◆ Task directions:
Restate the listing that follows word for word, without its pictures.

──────── Supplied material

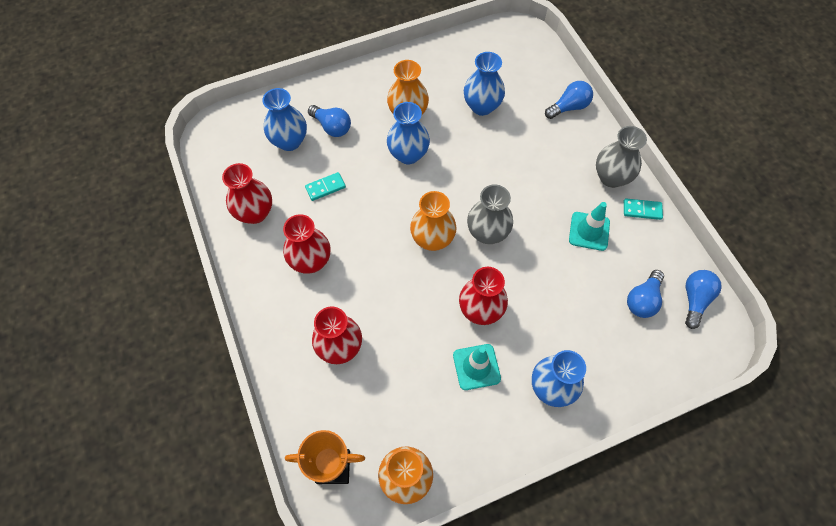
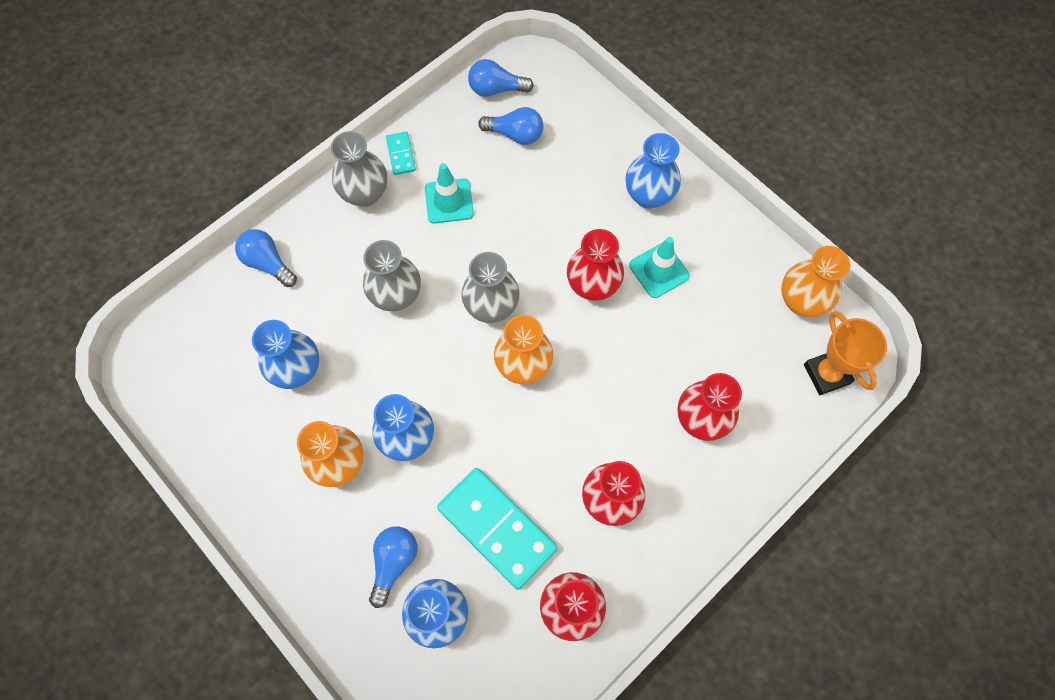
camera: 110 degrees left, 5 degrees up
(325, 187) = (497, 528): turquoise domino -> turquoise domino, size x2.18
(517, 175) = (396, 295): none -> grey vase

────────────────

◆ Solution for this exercise:
camera: 110 degrees left, 5 degrees up
(325, 187) = (497, 528): turquoise domino -> turquoise domino, size x2.18
(517, 175) = (396, 295): none -> grey vase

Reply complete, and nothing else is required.